The count of lines below that include the string "diode" is the whole answer; write it alone.

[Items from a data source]
*** Block opens ***
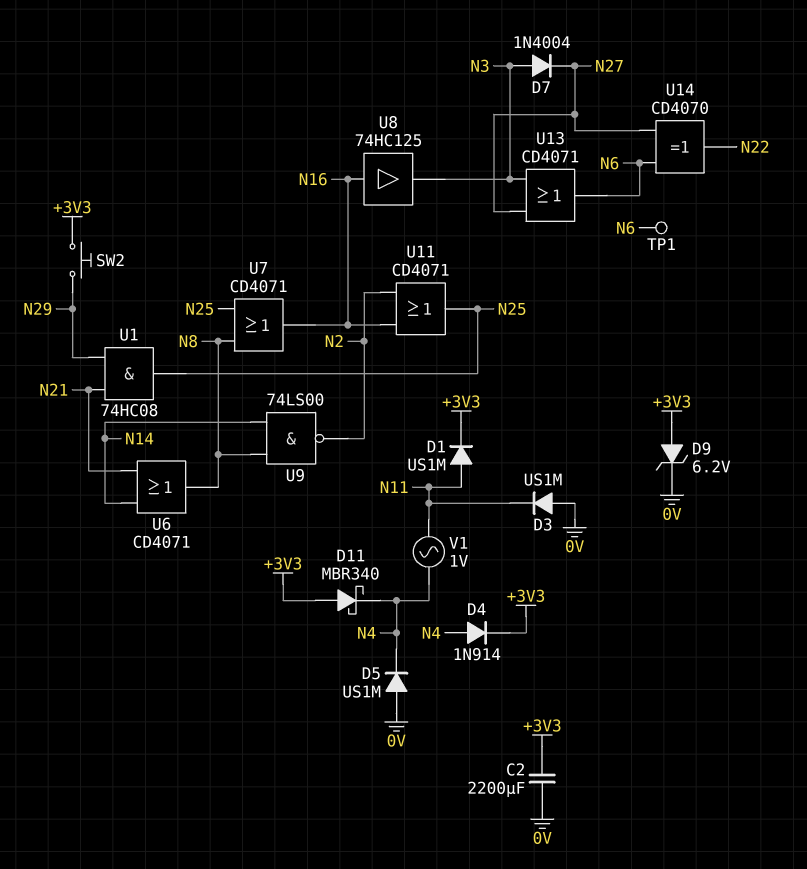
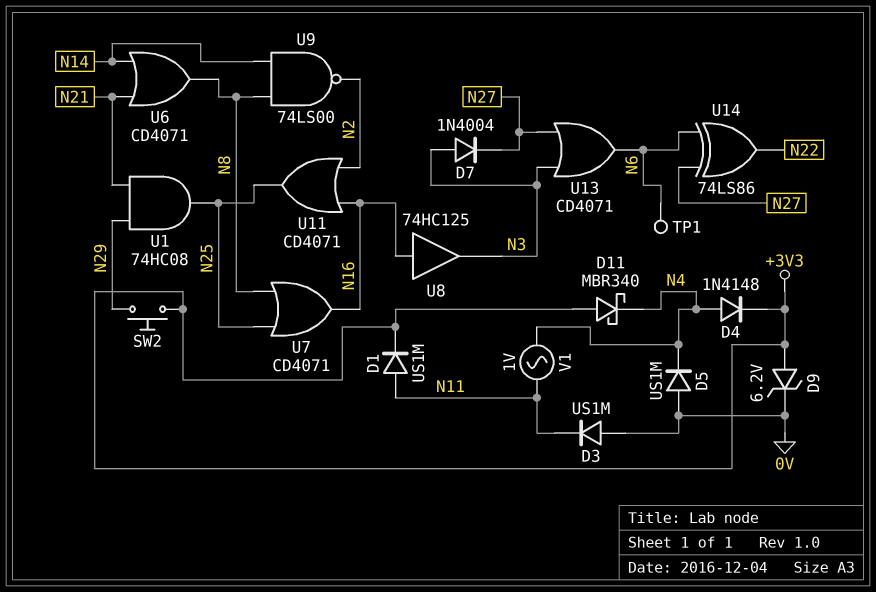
C2: 2200uF (+3V3, 0V) -> none
D4: diode 1N914 (A N4, K +3V3) -> diode 1N4148 (A N4, K +3V3)
U14: XOR CD4070 (in N6, in N27, out N22) -> XOR 74LS86 (in N6, in N27, out N22)

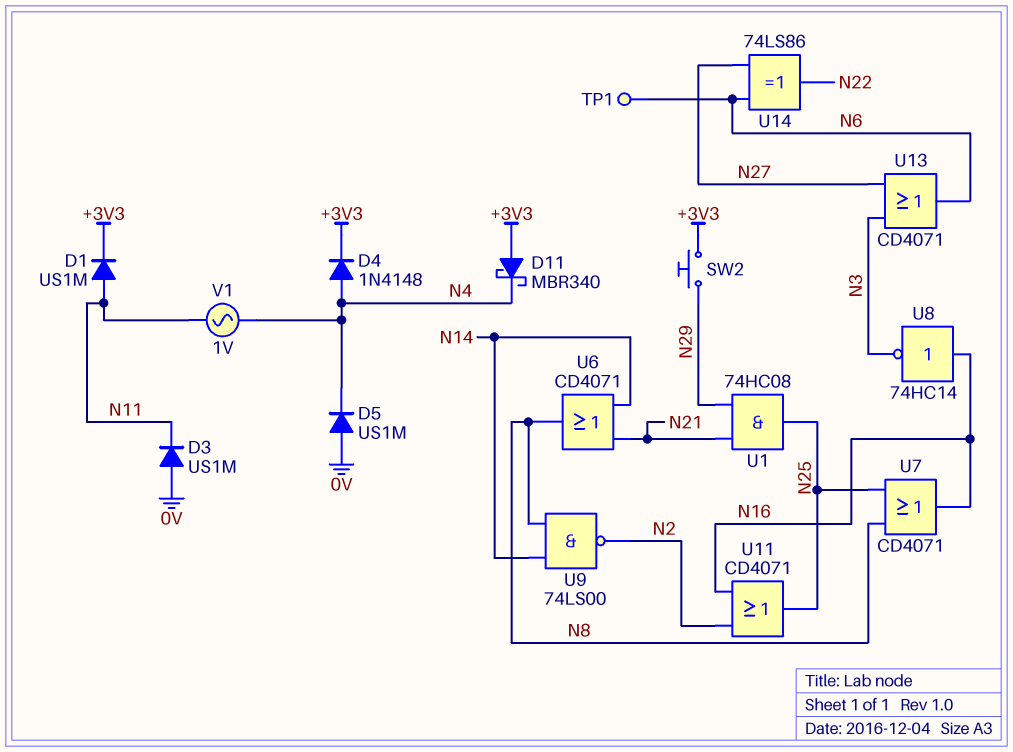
D7: diode 1N4004 (A N3, K N27) -> none
D9: zener 6.2V (A +3V3, K 0V) -> none
U8: buffer 74HC125 (in N16, out N3) -> NOT 74HC14 (in N16, out N3)

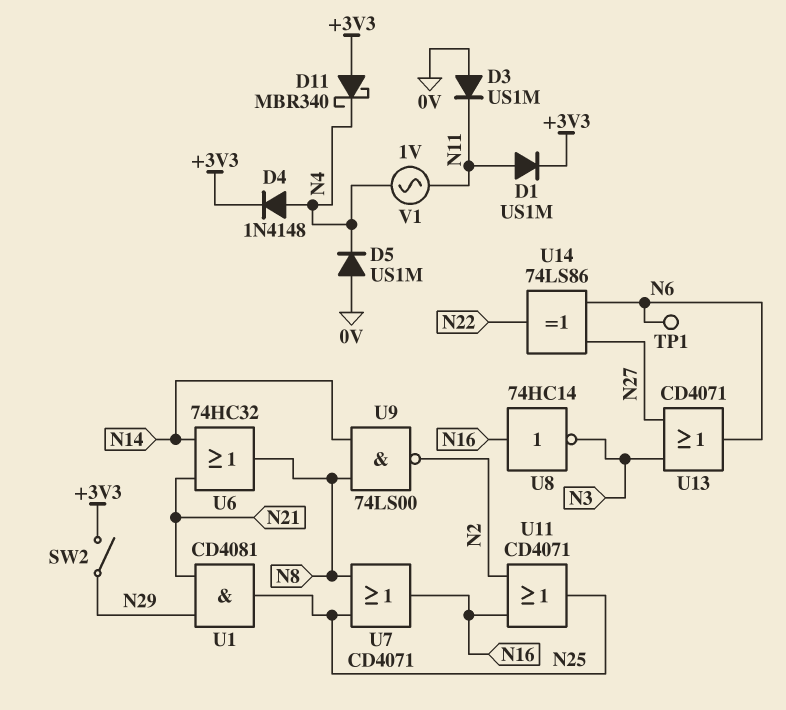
SW2: button (+3V3, N29) -> switch (+3V3, N29)
U1: AND 74HC08 (in N21, in N29, out N25) -> AND CD4081 (in N21, in N29, out N25)
U6: OR CD4071 (in N14, in N21, out N8) -> OR 74HC32 (in N14, in N21, out N8)

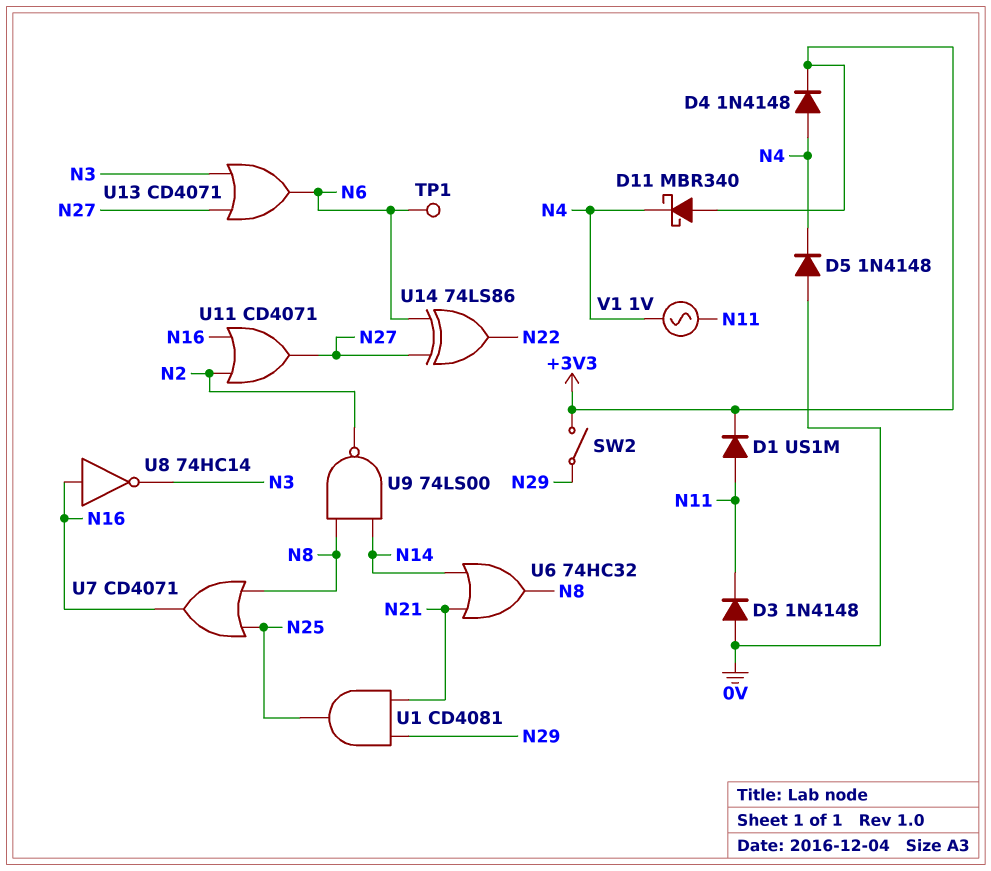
D3: diode US1M (A 0V, K N11) -> diode 1N4148 (A 0V, K N11)
D5: diode US1M (A 0V, K N4) -> diode 1N4148 (A 0V, K N4)
U11: OR CD4071 (in N2, in N16, out N25) -> OR CD4071 (in N2, in N16, out N27)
*** Block closes ***
• [Exercise response] 4